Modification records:
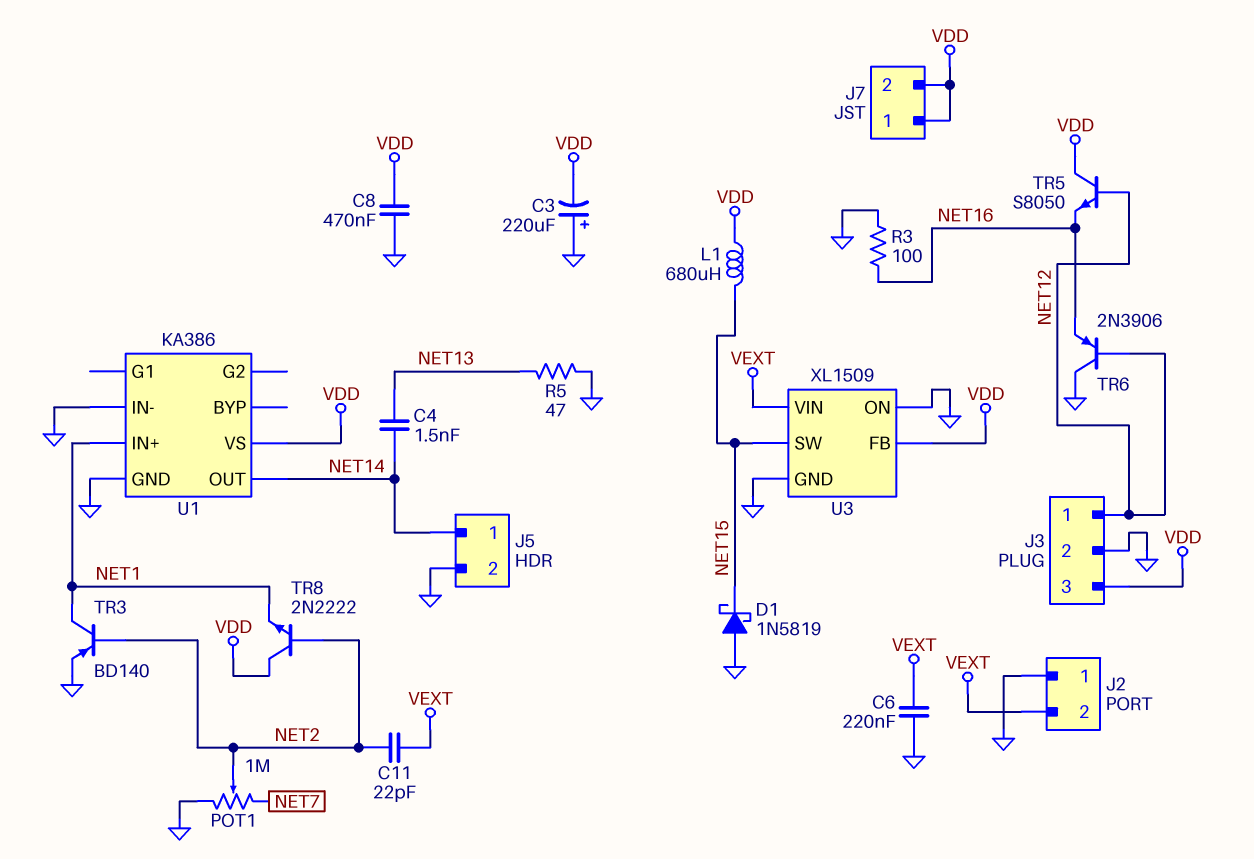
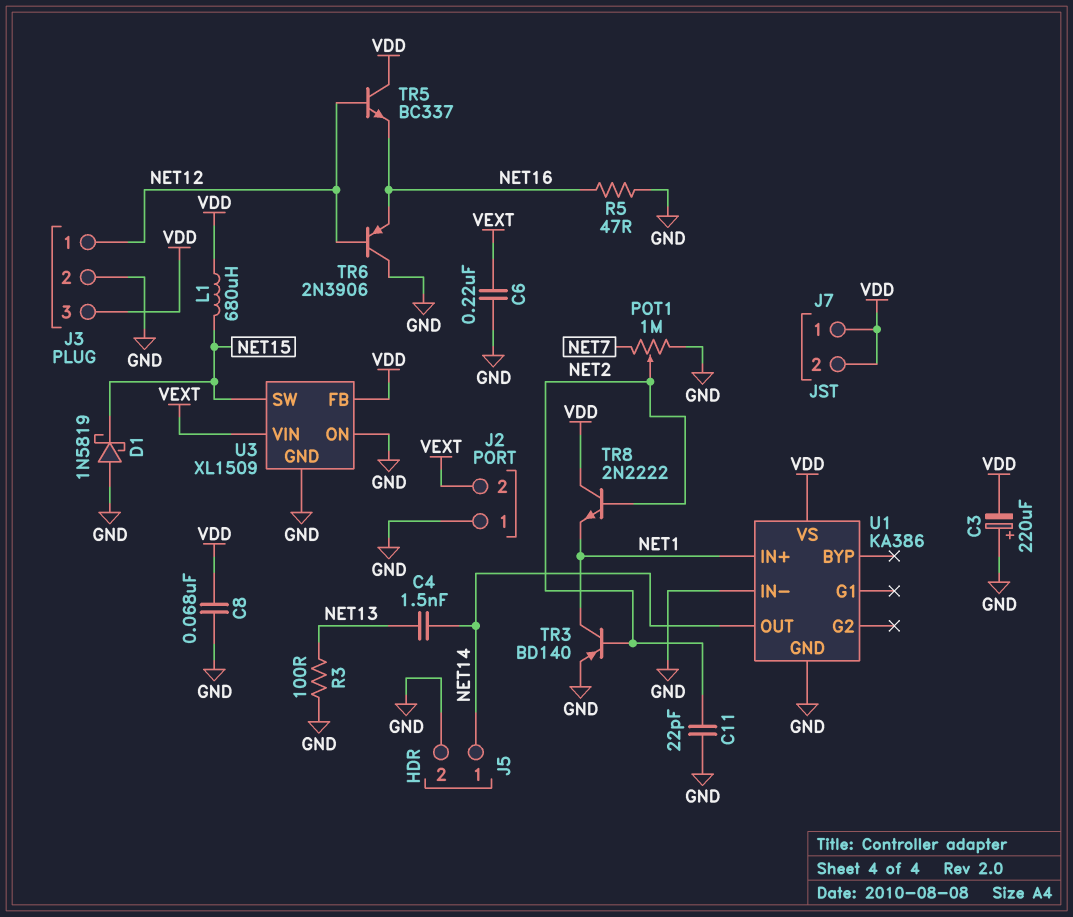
C8: 470nF (GND, VDD) -> 68nF (GND, VDD)
C11: 22pF (NET2, VEXT) -> 22pF (GND, NET2)
R3: 100 (GND, NET16) -> 100 (GND, NET13)
R5: 47 (GND, NET13) -> 47 (GND, NET16)
TR5: NPN S8050 (B NET12, C VDD, E NET16) -> NPN BC337 (B NET12, C VDD, E NET16)

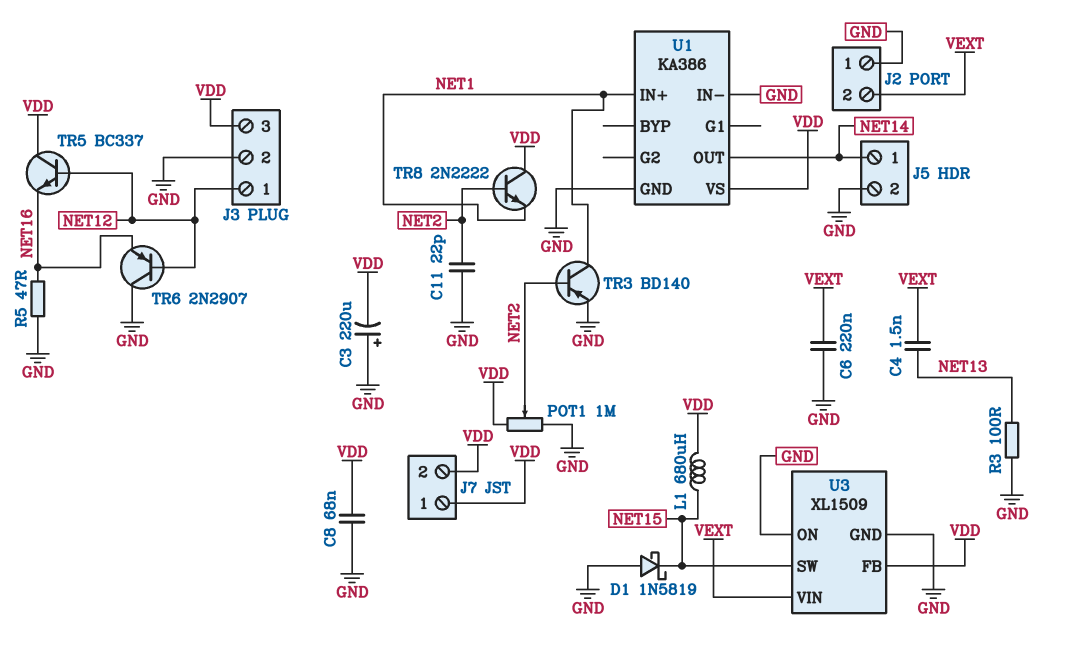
C4: 1.5nF (NET13, NET14) -> 1.5nF (NET13, VEXT)
POT1: 1M (GND, NET7, wiper NET2) -> 1M (GND, VDD, wiper NET2)
TR6: PNP 2N3906 (B NET12, C GND, E NET16) -> PNP 2N2907 (B NET12, C GND, E NET16)

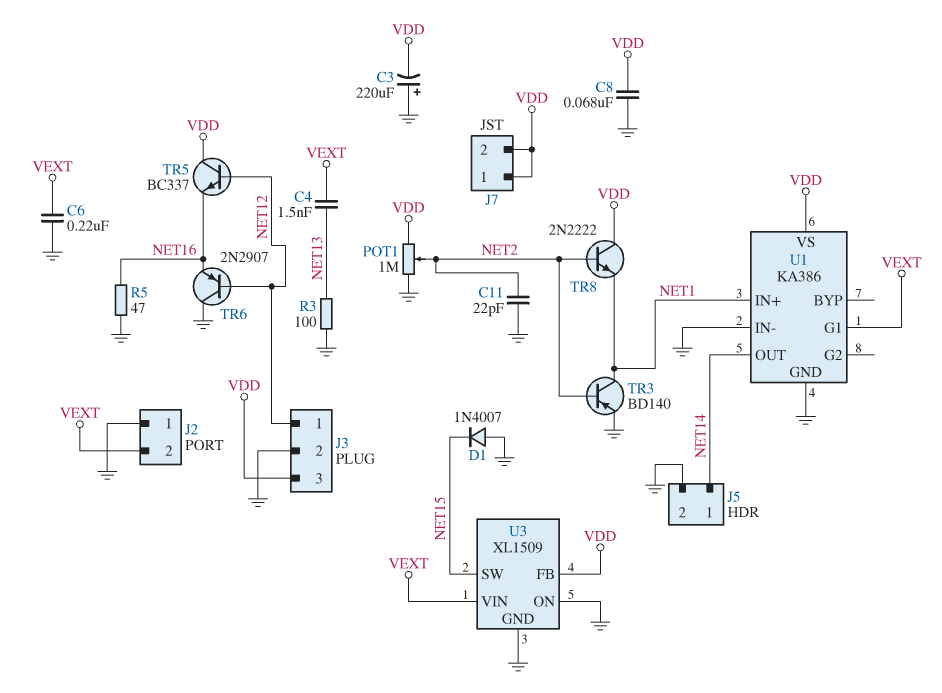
D1: schottky 1N5819 (A GND, K NET15) -> diode 1N4007 (A GND, K NET15)
L1: 680uH (NET15, VDD) -> none
U1 pin G1: none -> VEXT

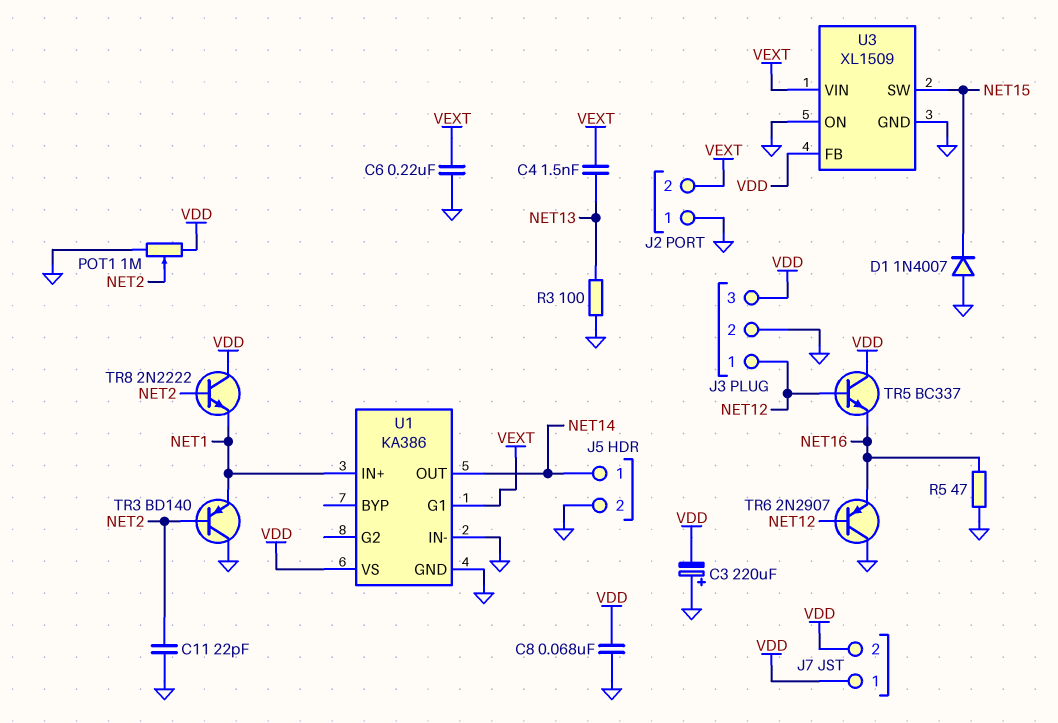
TR3: PNP BD140 (B NET2, C NET1, E GND) -> PNP BD140 (B NET2, C GND, E NET1)

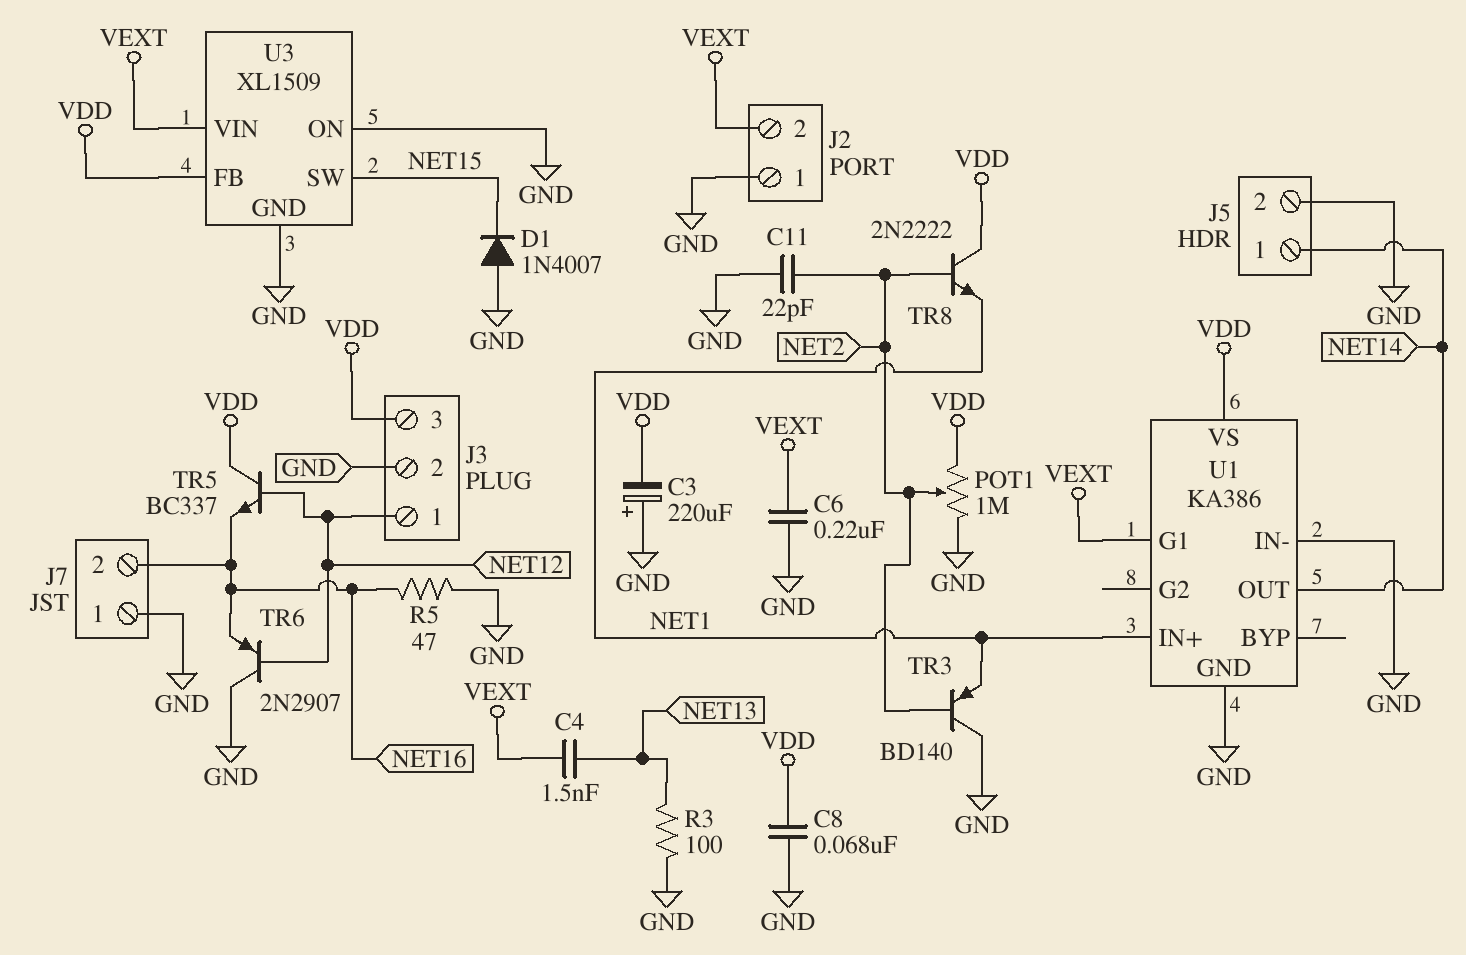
J7 pin 1: VDD -> GND
J7 pin 2: VDD -> NET16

#### [Description of the task]
Each line of the entries above that contains "VEXT" is to be copied.

#### [Answer to this exercise]
C11: 22pF (NET2, VEXT) -> 22pF (GND, NET2)
C4: 1.5nF (NET13, NET14) -> 1.5nF (NET13, VEXT)
U1 pin G1: none -> VEXT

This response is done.